» DIRECTIONS: Across the entries below, how many lines contain the string "none"? Only the number is wanted.

» RECORD SET:
════

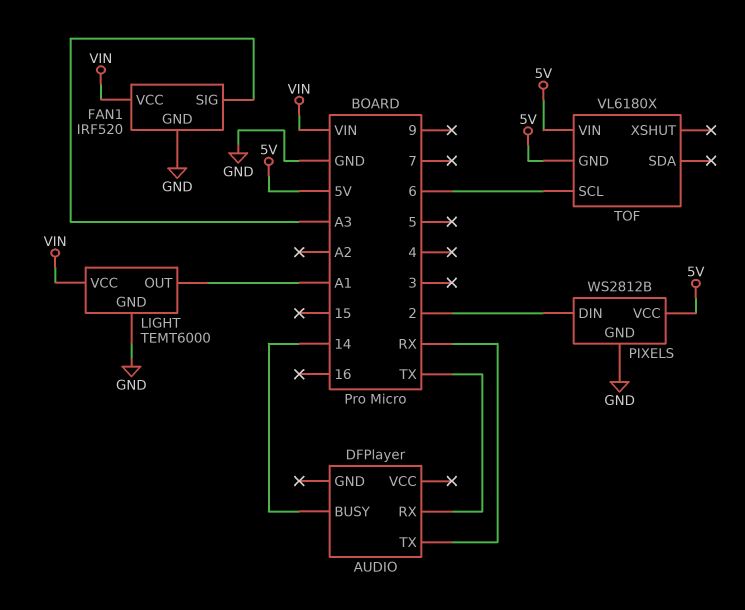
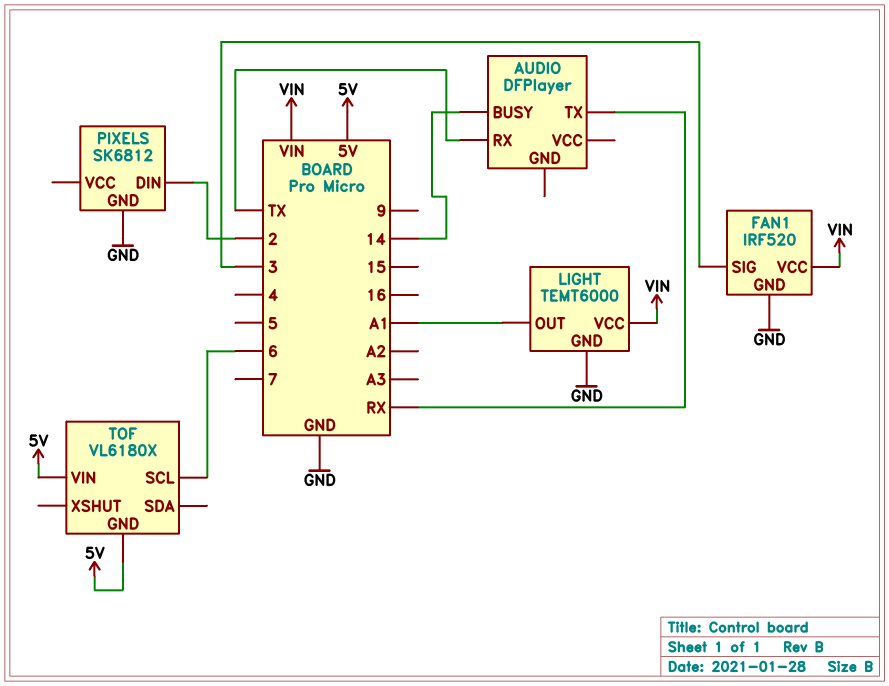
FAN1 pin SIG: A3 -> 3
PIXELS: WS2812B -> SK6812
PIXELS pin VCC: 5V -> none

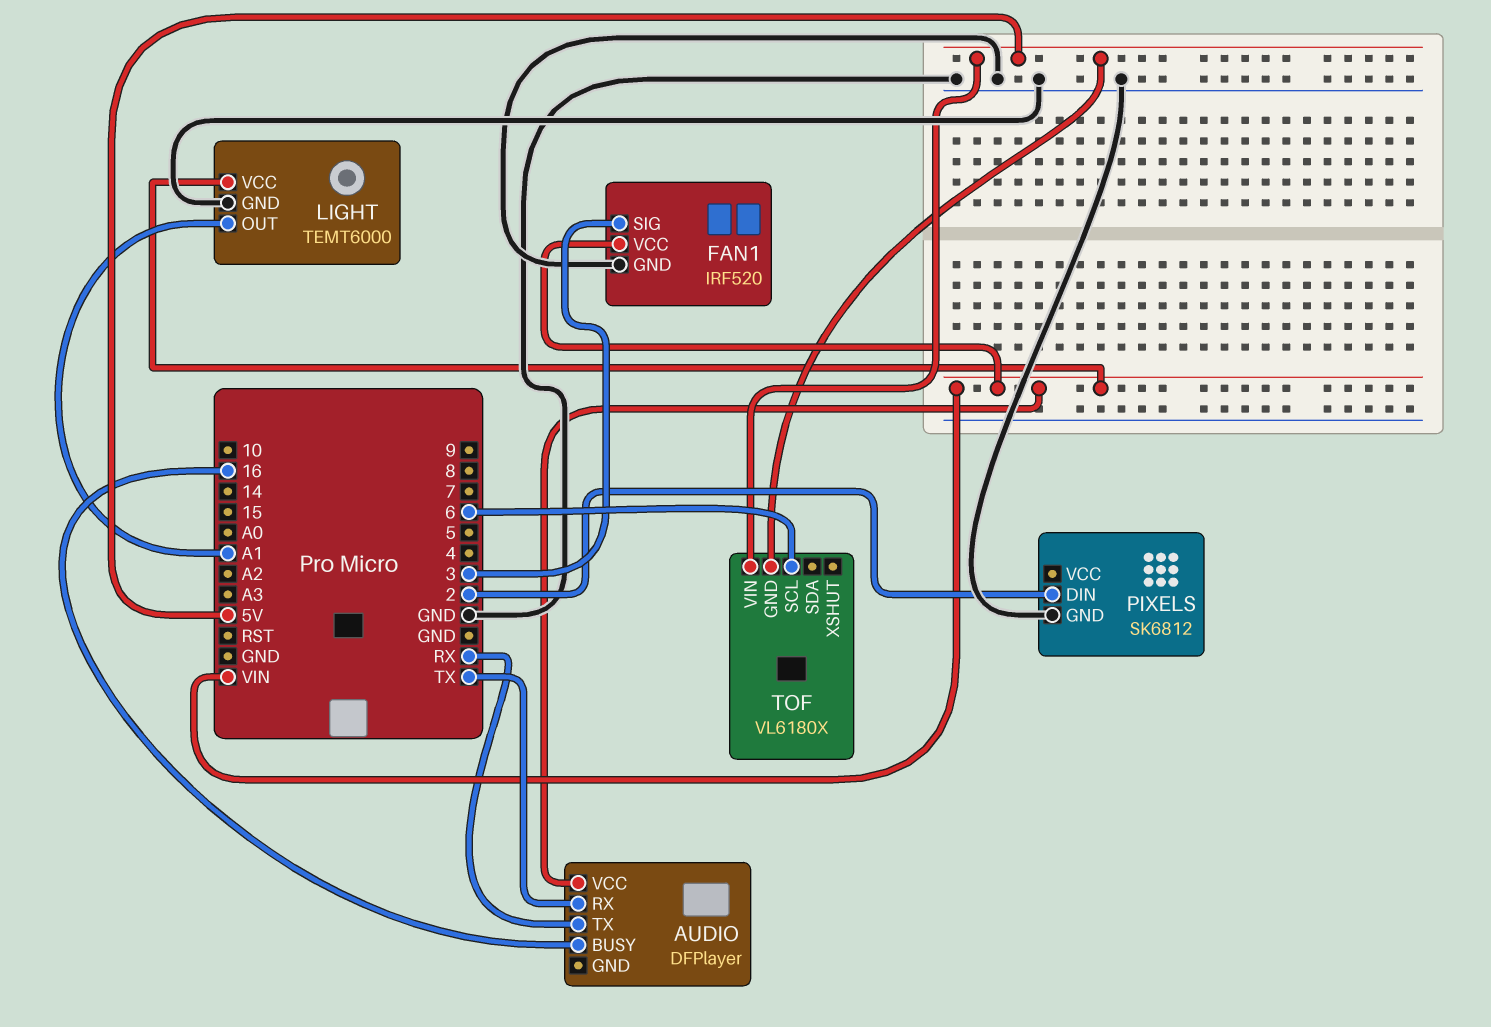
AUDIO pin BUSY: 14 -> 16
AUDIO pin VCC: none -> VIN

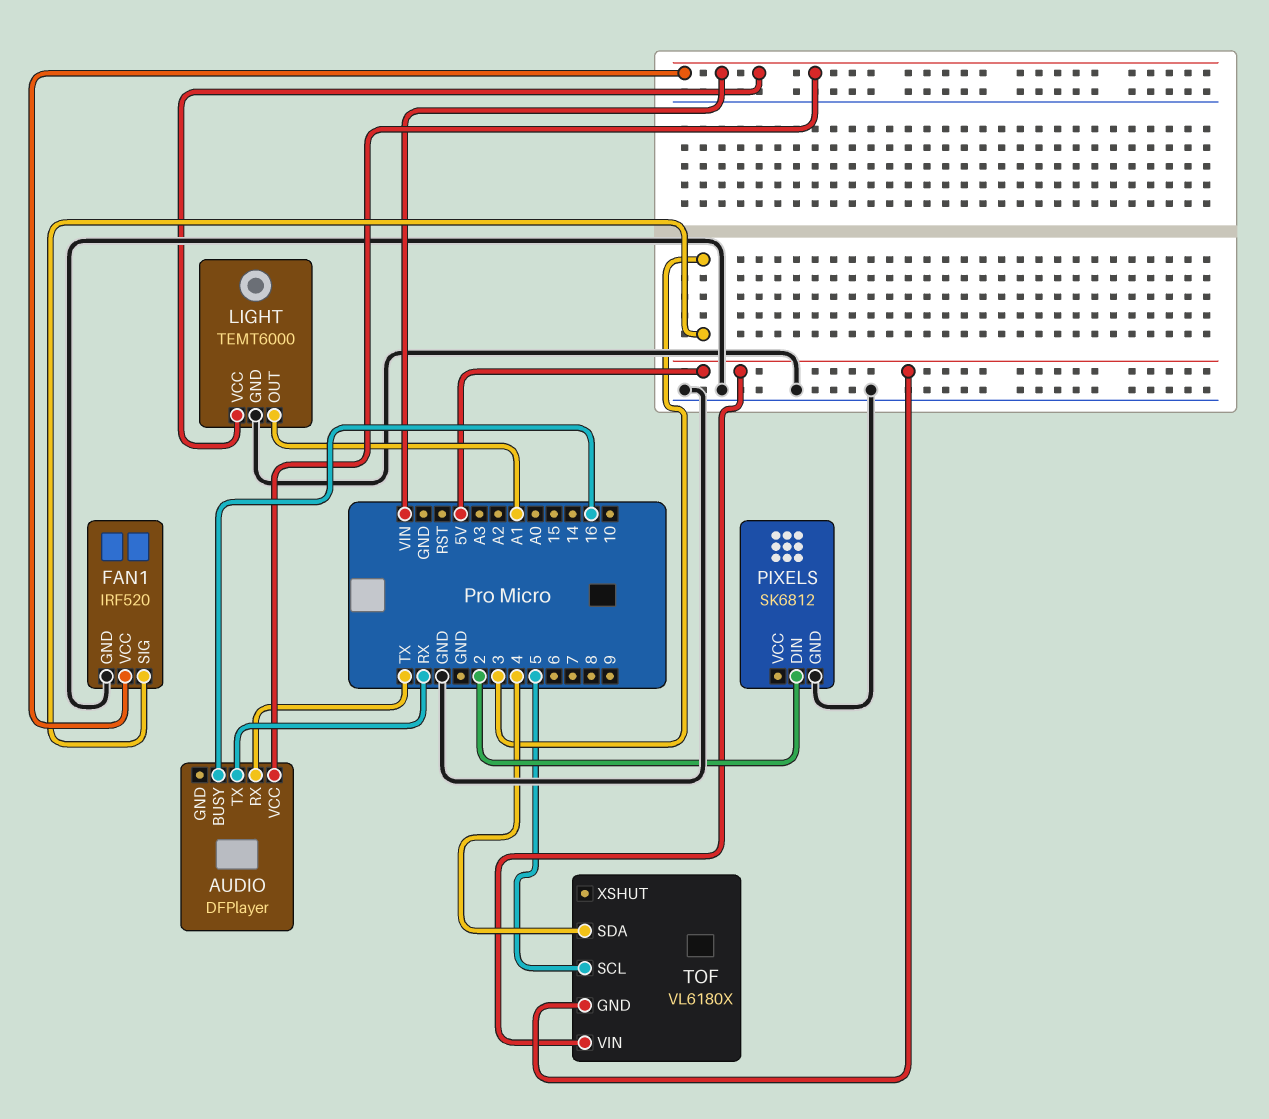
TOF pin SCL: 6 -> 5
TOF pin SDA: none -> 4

════

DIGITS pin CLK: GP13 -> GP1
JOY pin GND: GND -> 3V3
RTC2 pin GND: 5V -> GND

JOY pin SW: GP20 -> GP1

════

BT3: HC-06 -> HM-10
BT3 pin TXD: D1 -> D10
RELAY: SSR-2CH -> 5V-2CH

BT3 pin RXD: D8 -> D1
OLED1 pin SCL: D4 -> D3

════

» SOLUTION TO THE PROBLEM: 3